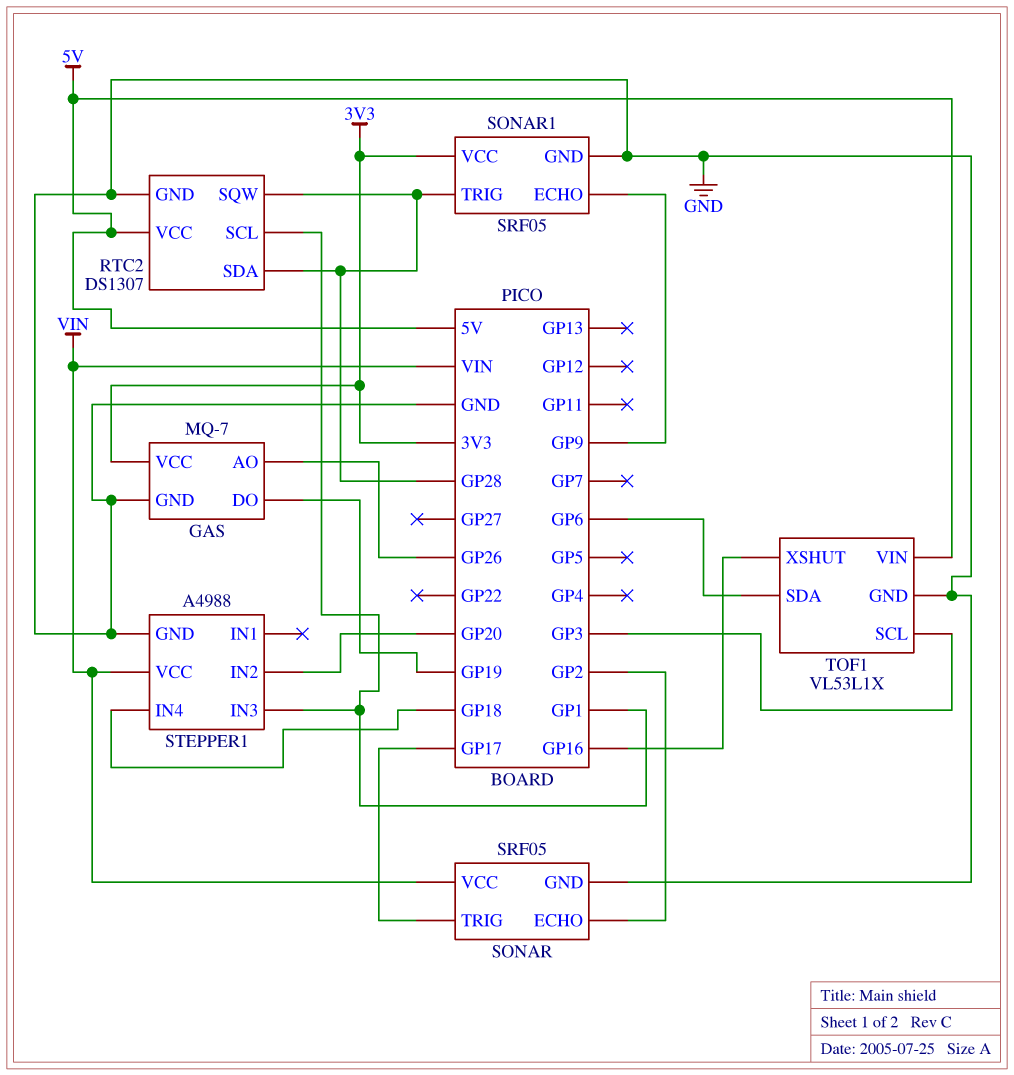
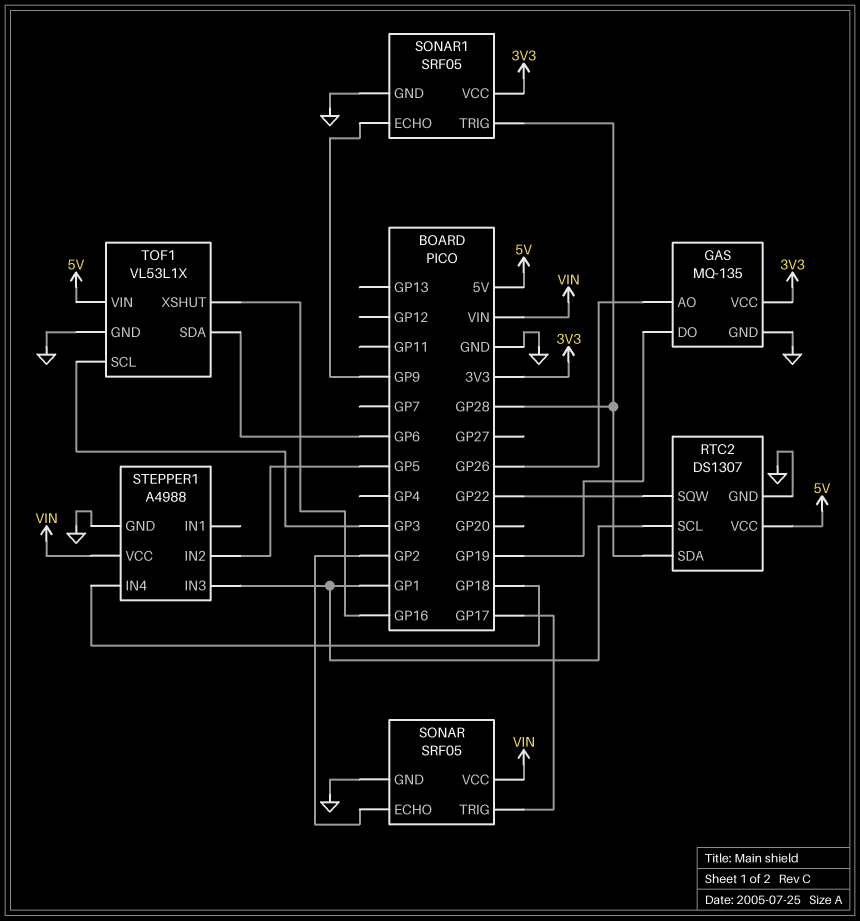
GAS: MQ-7 -> MQ-135
RTC2 pin SQW: GP28 -> GP22
STEPPER1 pin IN2: GP20 -> GP5

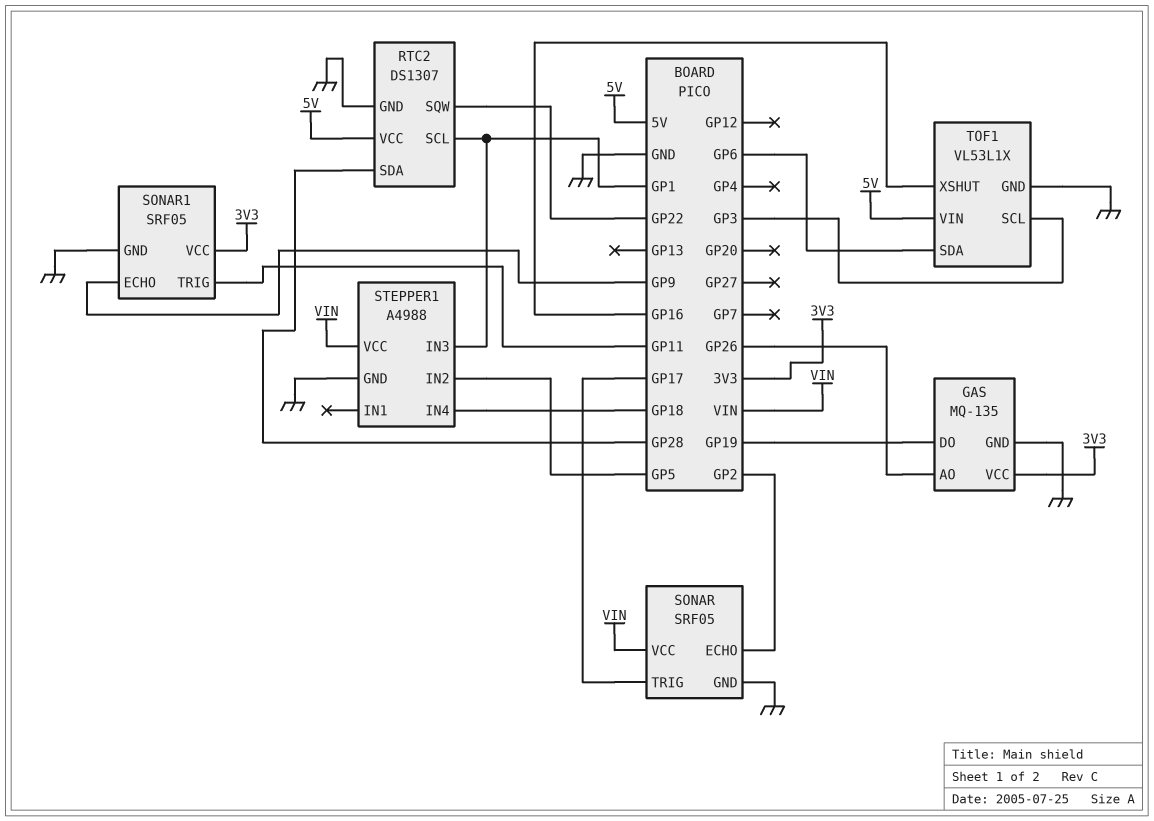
SONAR1 pin TRIG: GP28 -> GP11

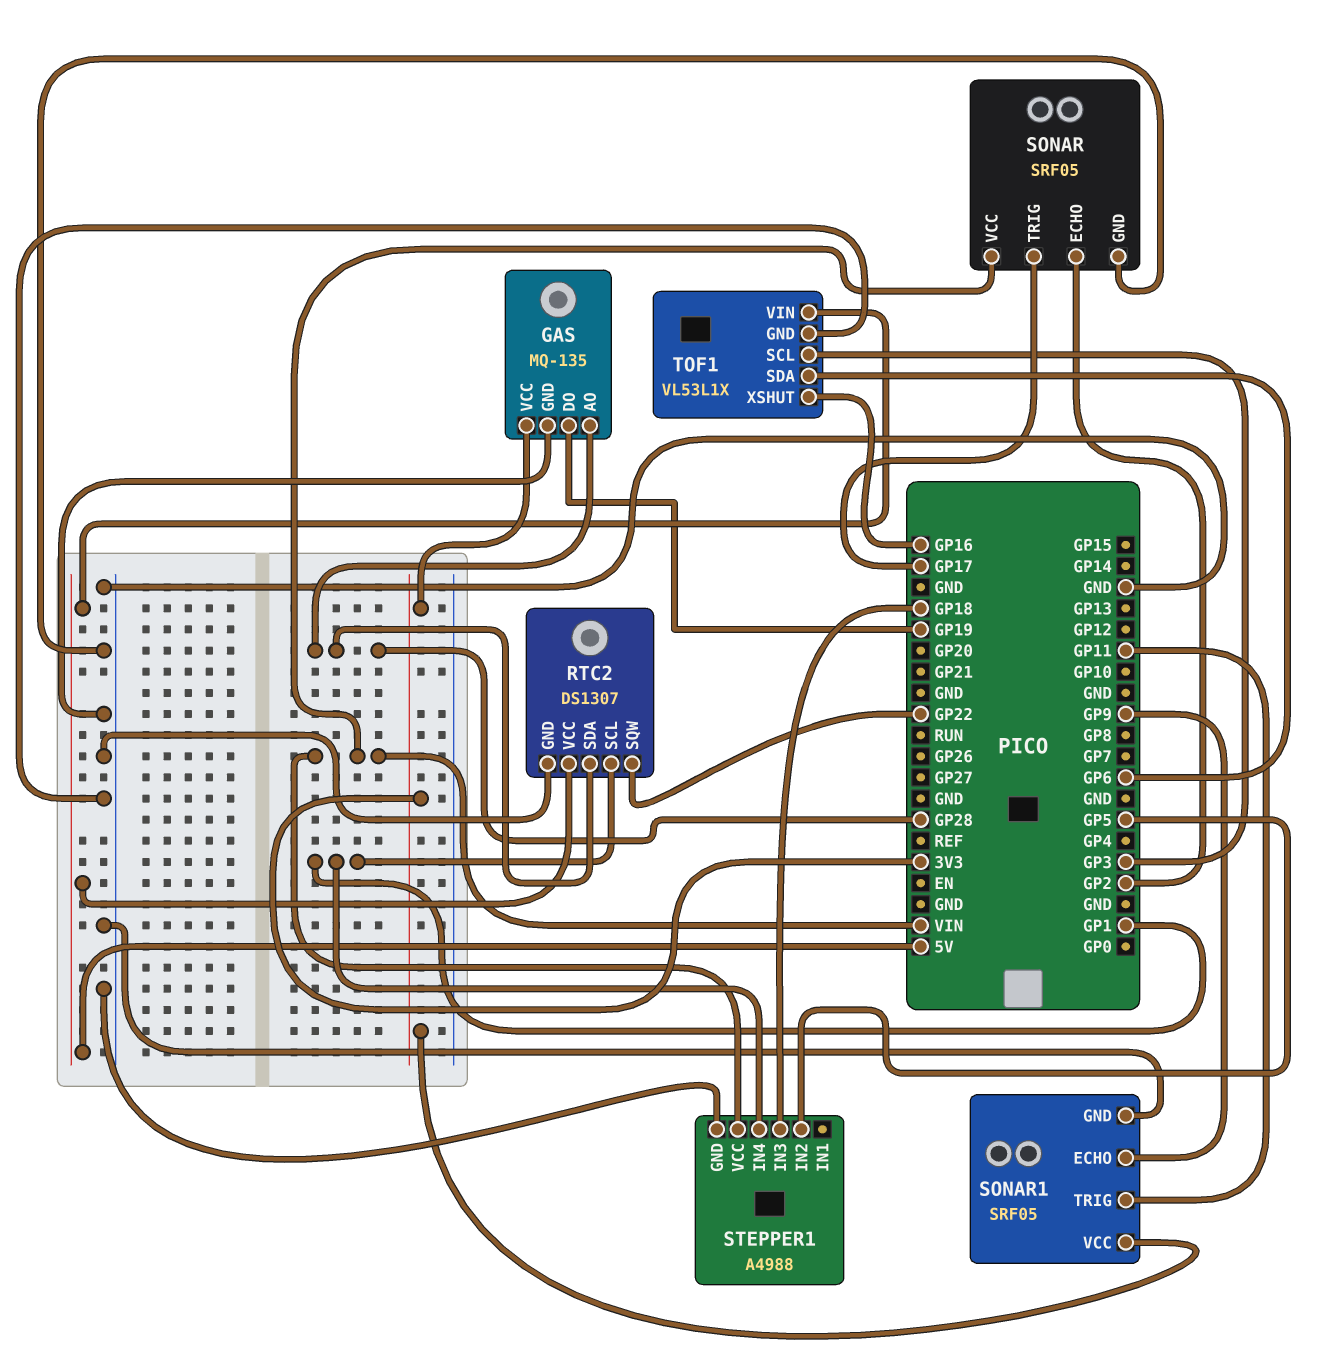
GAS pin AO: GP26 -> GP28
STEPPER1 pin IN3: GP1 -> GP18
STEPPER1 pin IN4: GP18 -> GP1

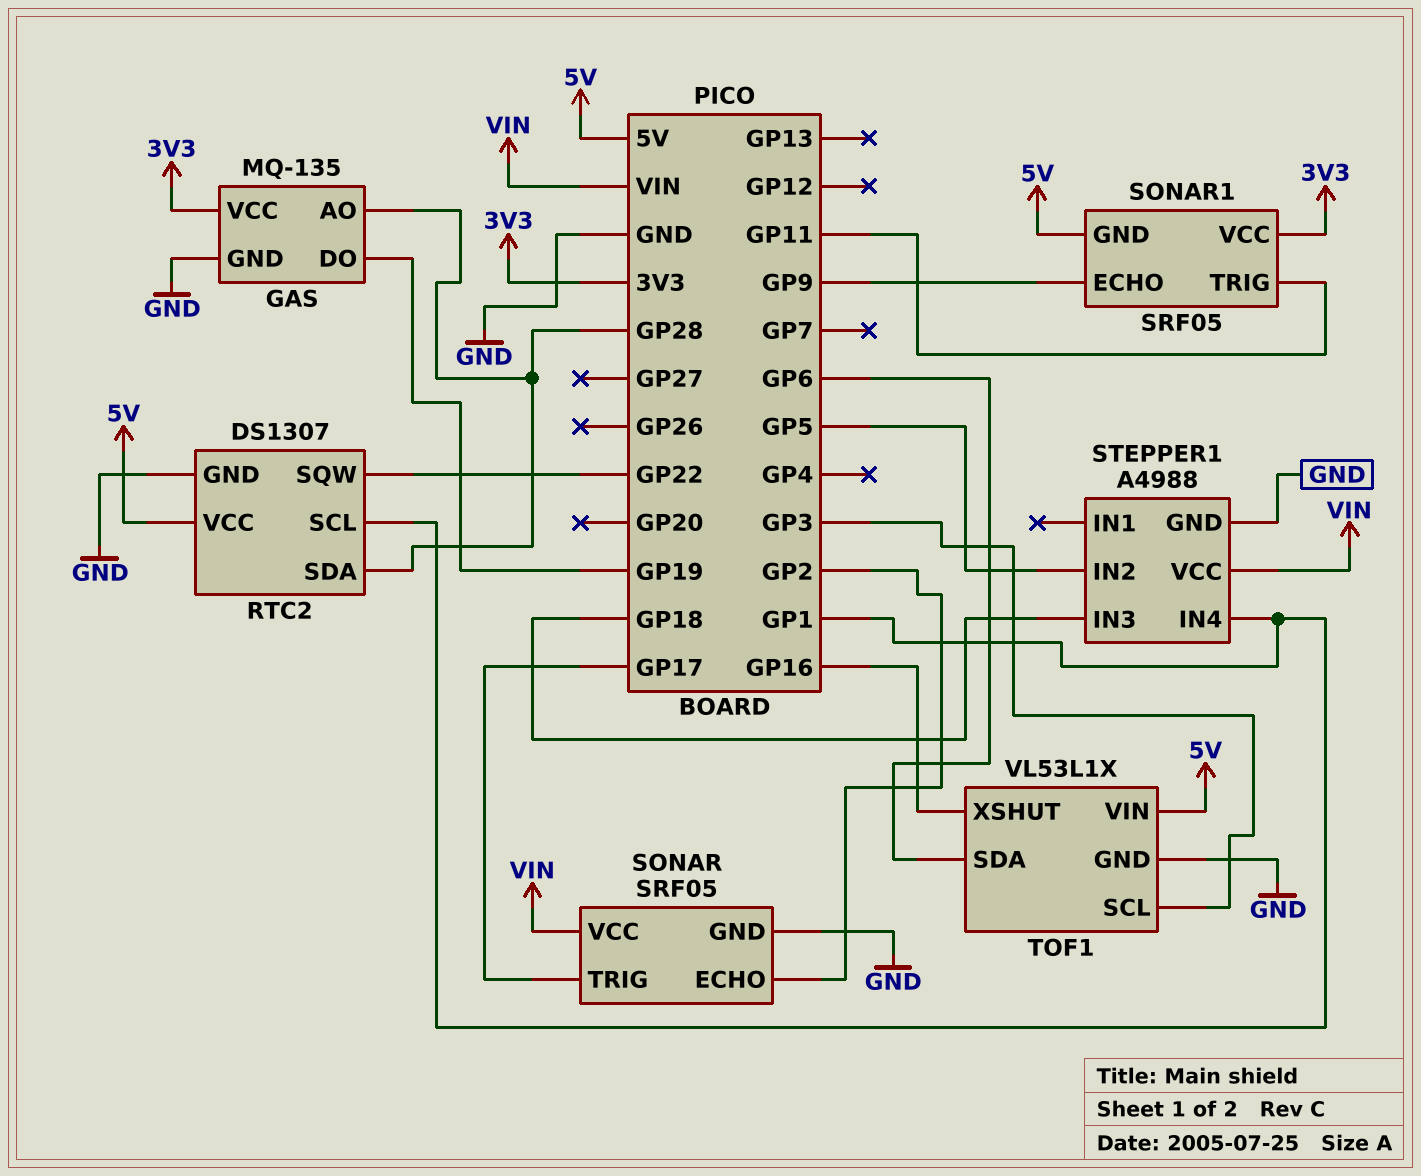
SONAR1 pin GND: GND -> 5V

────

REQUIREMENT:
Skip every picture. Repeat word for word the lines from the line holding "SONAR1 pin TRIG: GP28 -> GP11" through the end of the entries above.

EXERCISE RESPONSE:
SONAR1 pin TRIG: GP28 -> GP11

GAS pin AO: GP26 -> GP28
STEPPER1 pin IN3: GP1 -> GP18
STEPPER1 pin IN4: GP18 -> GP1

SONAR1 pin GND: GND -> 5V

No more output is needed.